• **WORK REQUIRED**:
Write the entries below out again exactly; any picture in them stays out.
__________
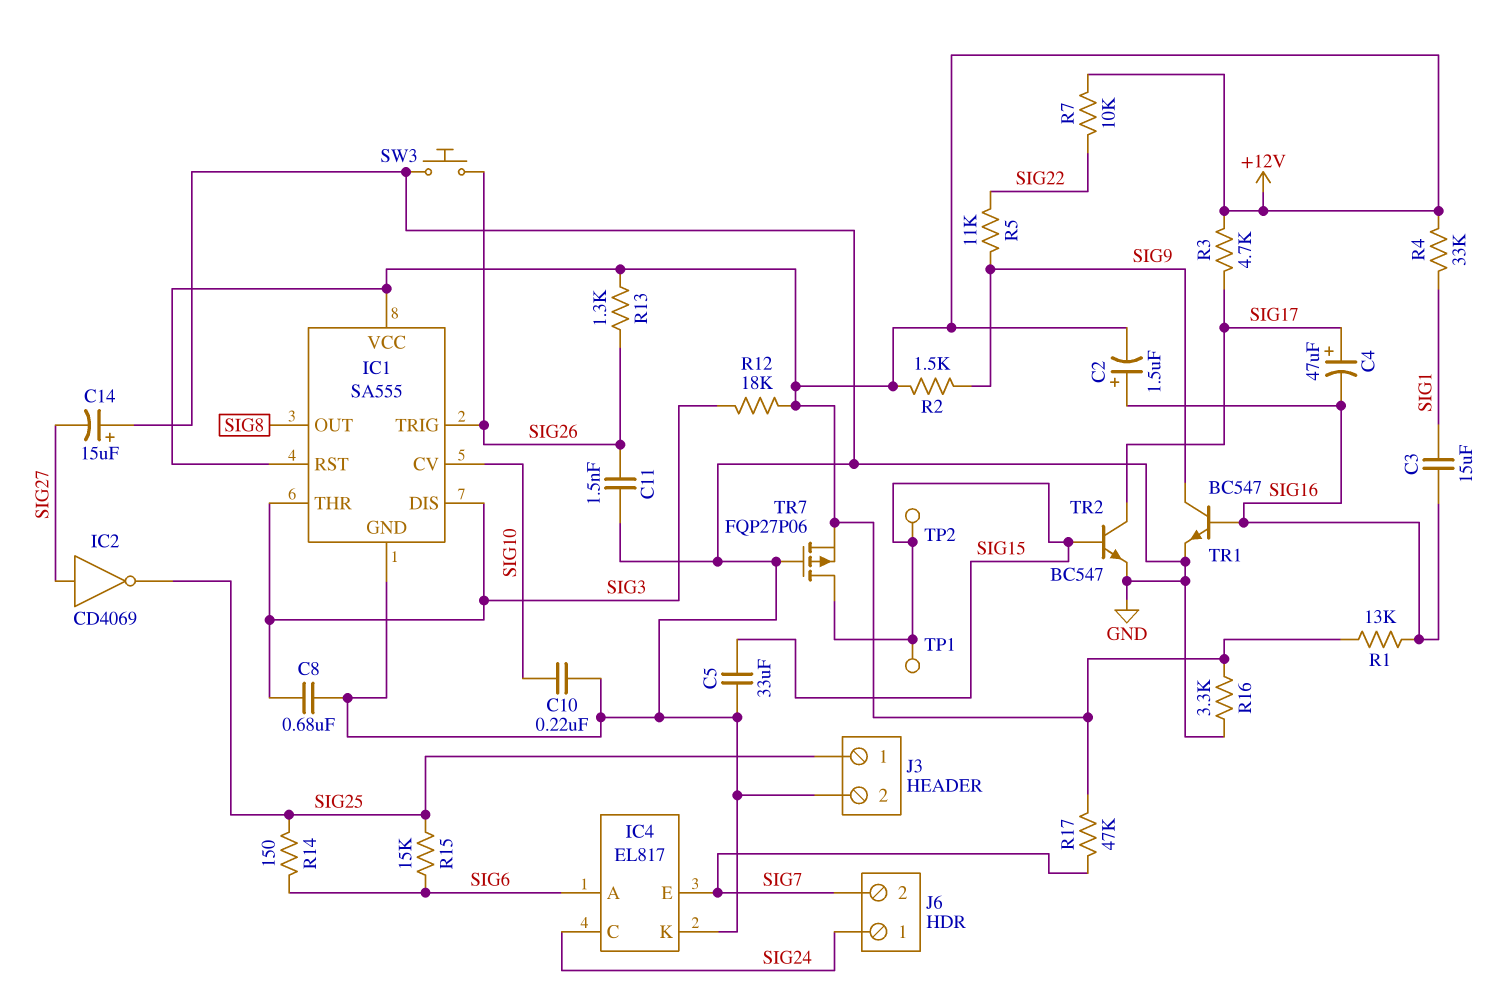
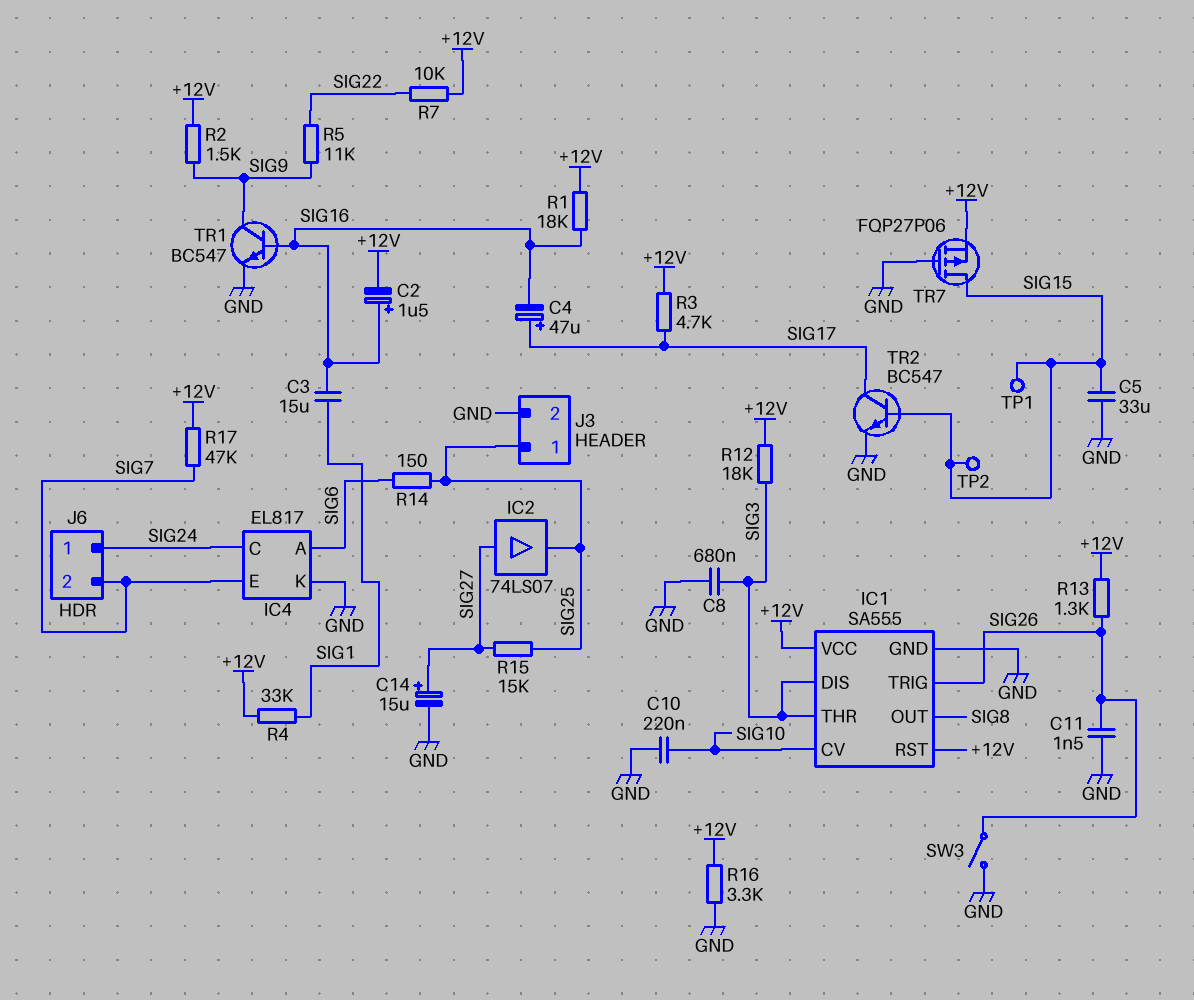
C14: 15uF (plus GND, minus SIG27) -> 15uF (plus SIG27, minus GND)
IC2: NOT CD4069 (in SIG27, out SIG25) -> buffer 74LS07 (in SIG27, out SIG25)
R1: 13k (+12V, SIG16) -> 18k (+12V, SIG16)
R15: 15k (SIG6, SIG25) -> 15k (SIG25, SIG27)
SW3: button (GND, SIG26) -> switch (GND, SIG26)

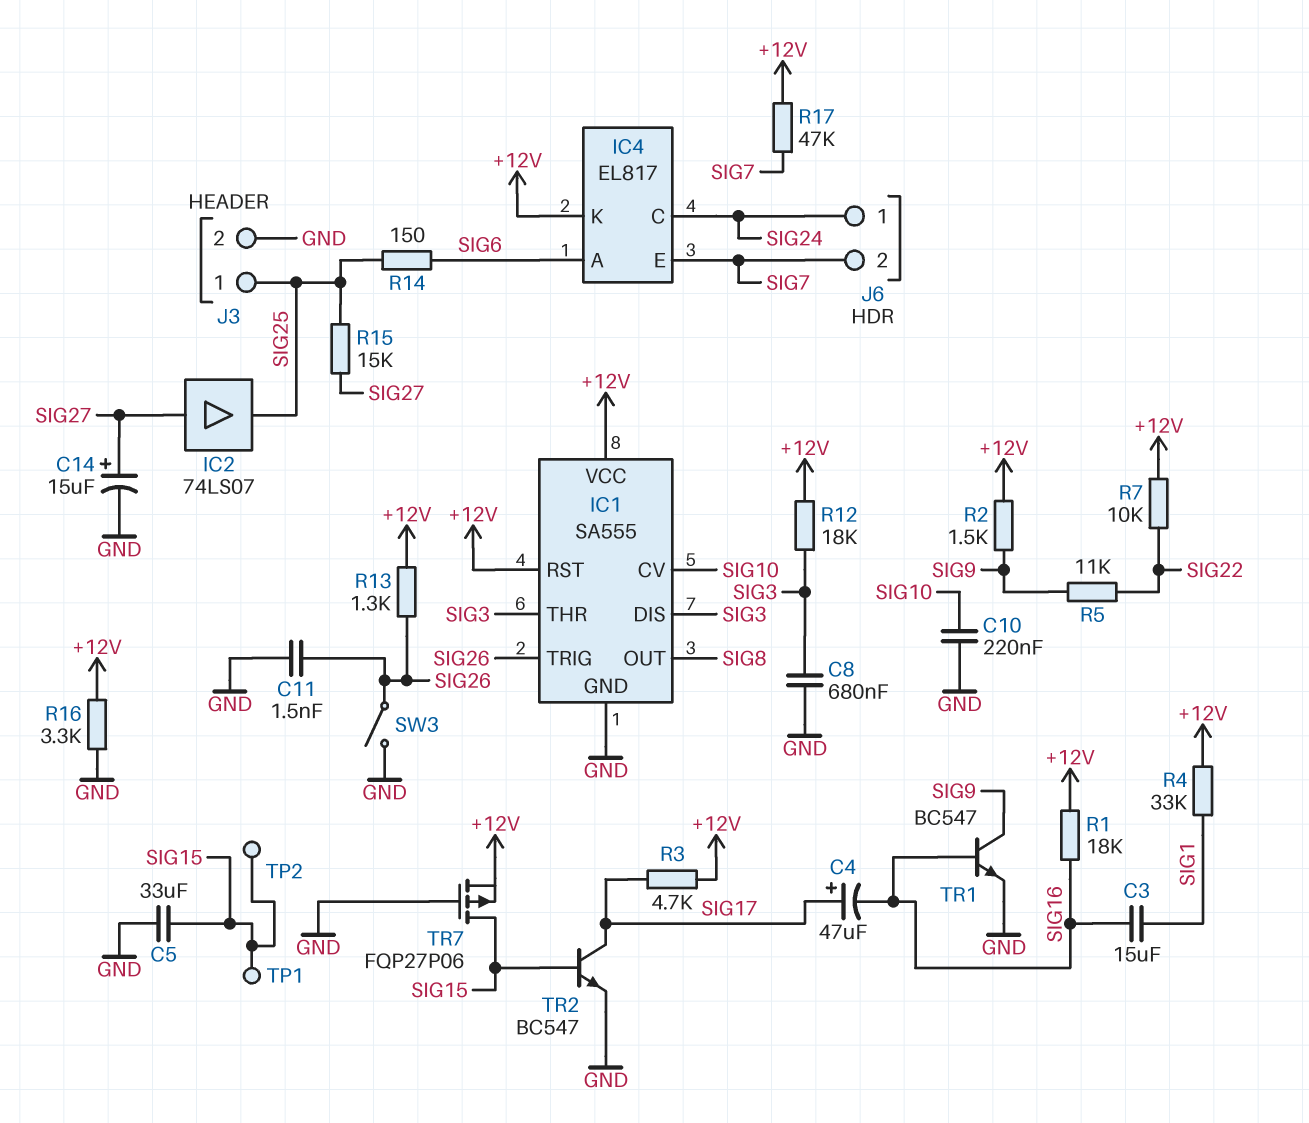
C2: 1.5uF (plus SIG16, minus +12V) -> none
IC4 pin K: GND -> +12V

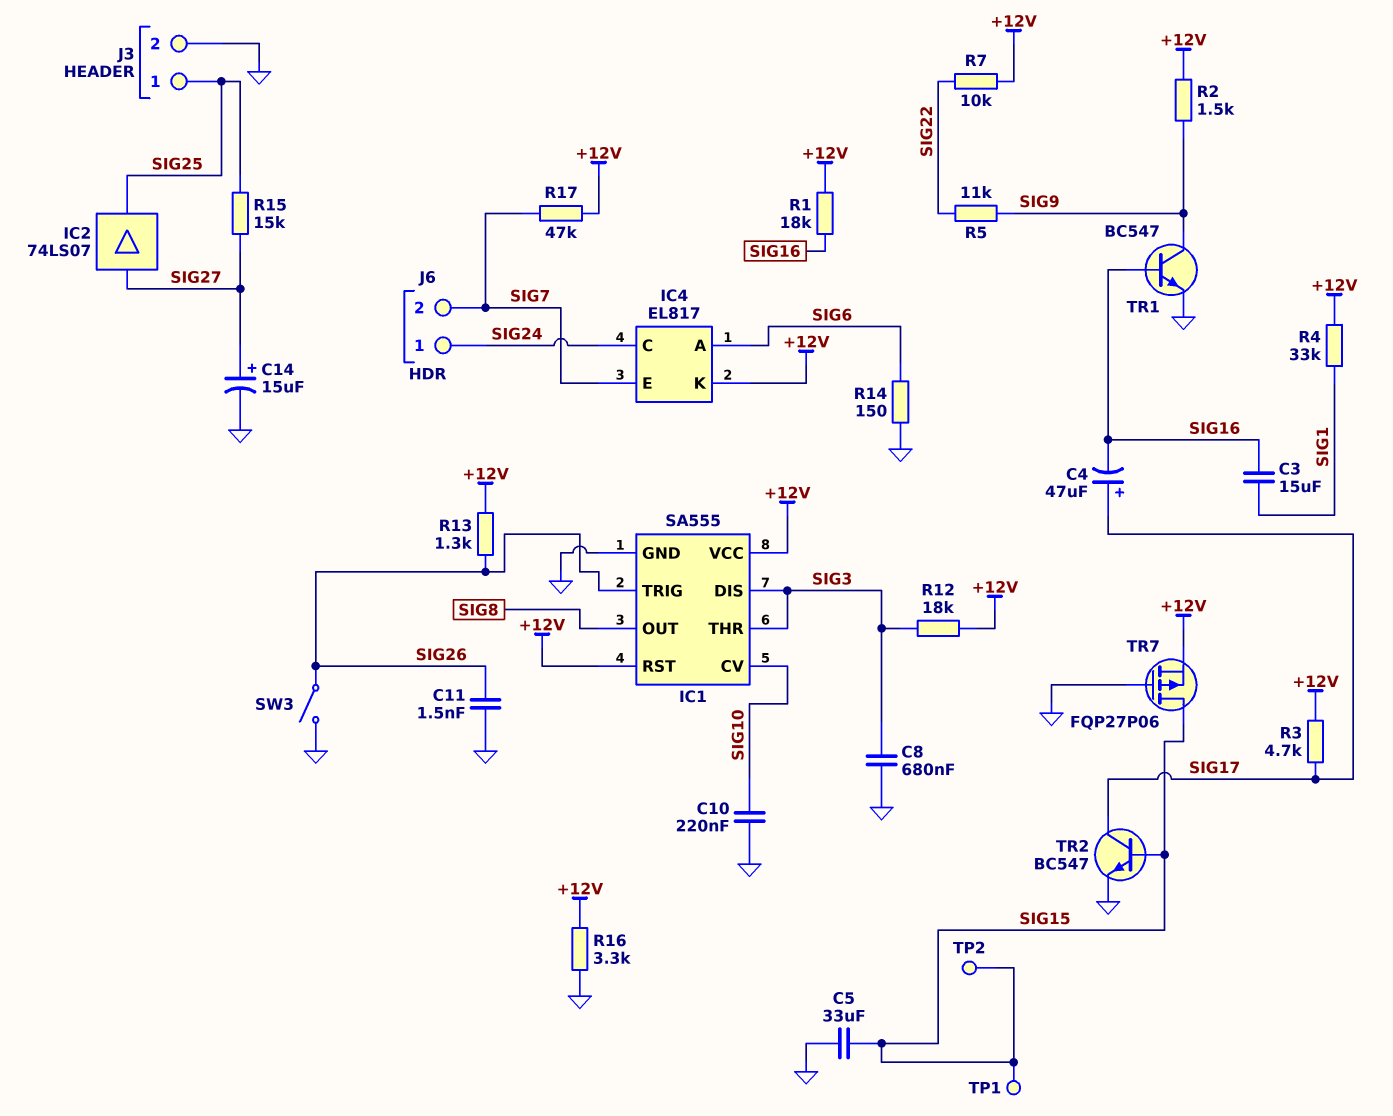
R14: 150 (SIG6, SIG25) -> 150 (GND, SIG6)

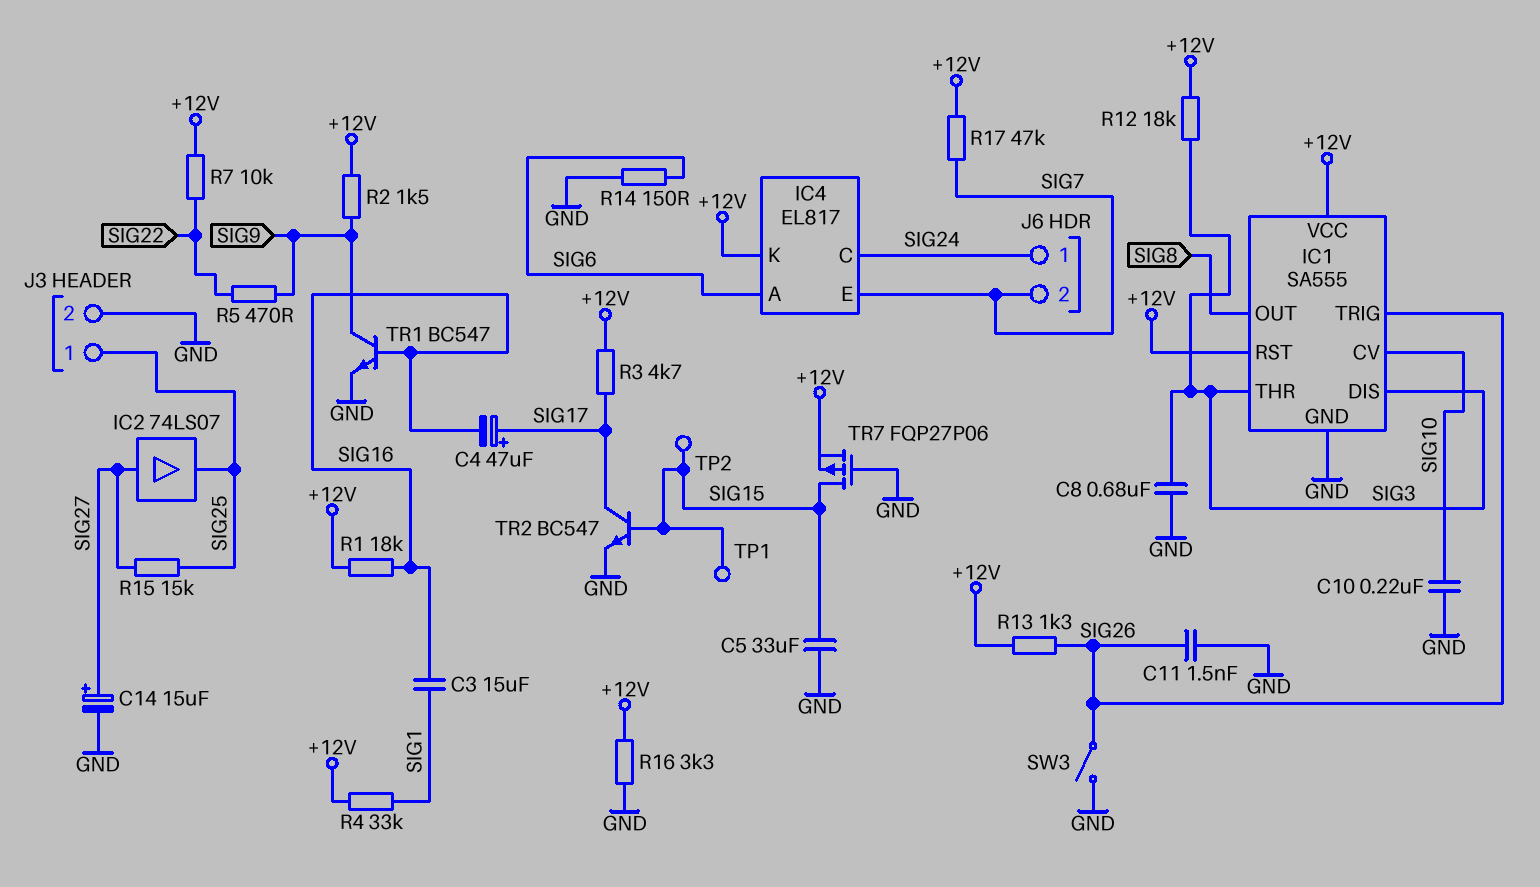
R5: 11k (SIG9, SIG22) -> 470 (SIG9, SIG22)

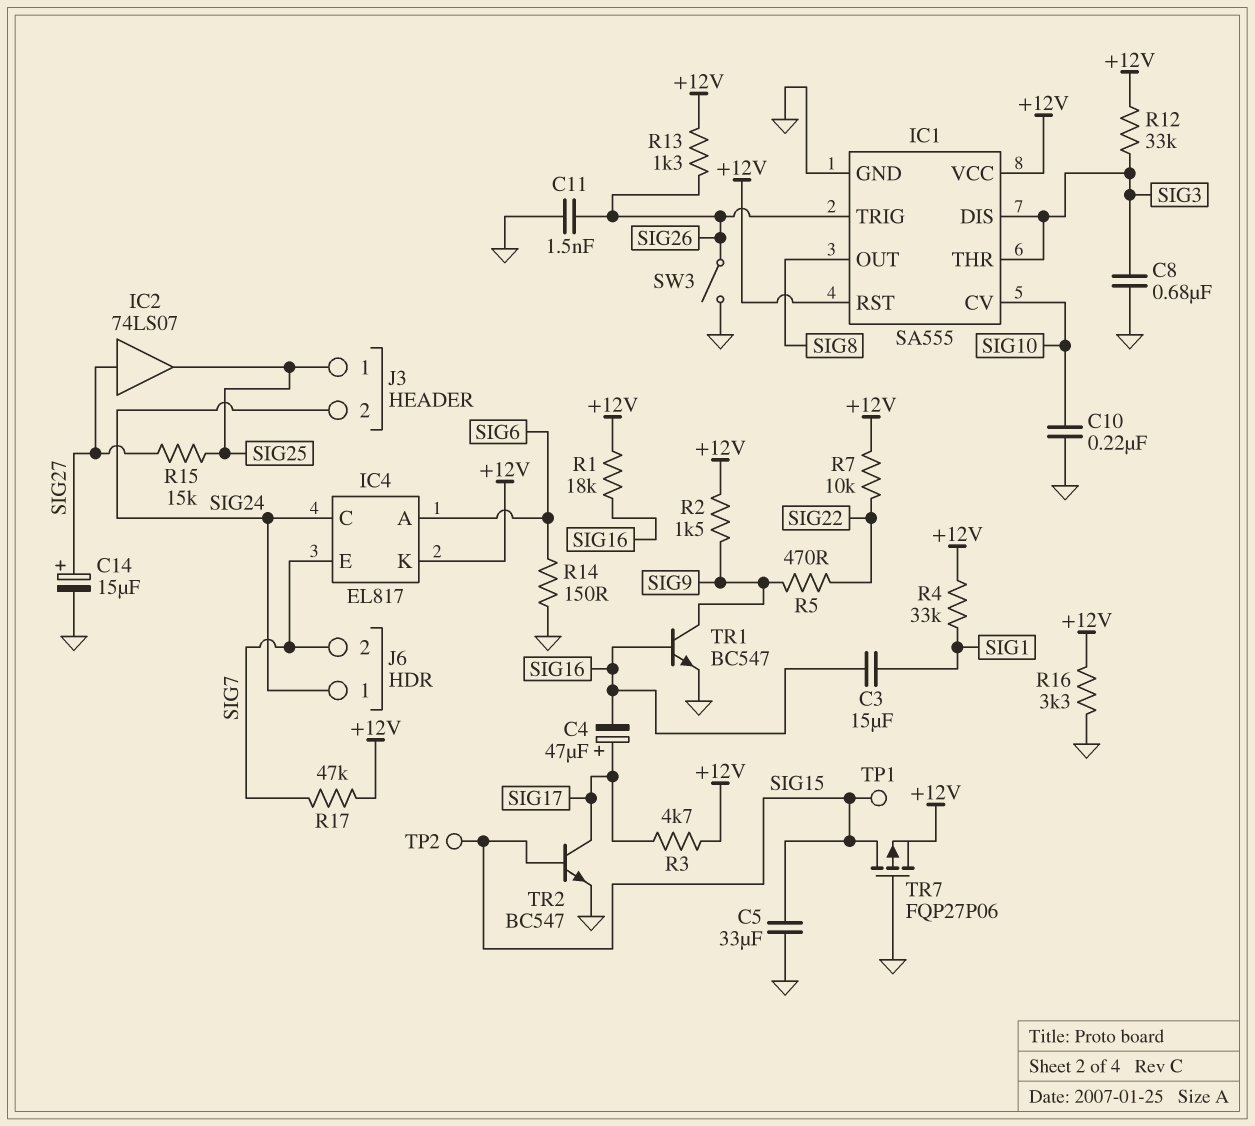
J3 pin 2: GND -> SIG24
R12: 18k (+12V, SIG3) -> 33k (+12V, SIG3)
__________
• **ANSWER BOX**:
C14: 15uF (plus GND, minus SIG27) -> 15uF (plus SIG27, minus GND)
IC2: NOT CD4069 (in SIG27, out SIG25) -> buffer 74LS07 (in SIG27, out SIG25)
R1: 13k (+12V, SIG16) -> 18k (+12V, SIG16)
R15: 15k (SIG6, SIG25) -> 15k (SIG25, SIG27)
SW3: button (GND, SIG26) -> switch (GND, SIG26)

C2: 1.5uF (plus SIG16, minus +12V) -> none
IC4 pin K: GND -> +12V

R14: 150 (SIG6, SIG25) -> 150 (GND, SIG6)

R5: 11k (SIG9, SIG22) -> 470 (SIG9, SIG22)

J3 pin 2: GND -> SIG24
R12: 18k (+12V, SIG3) -> 33k (+12V, SIG3)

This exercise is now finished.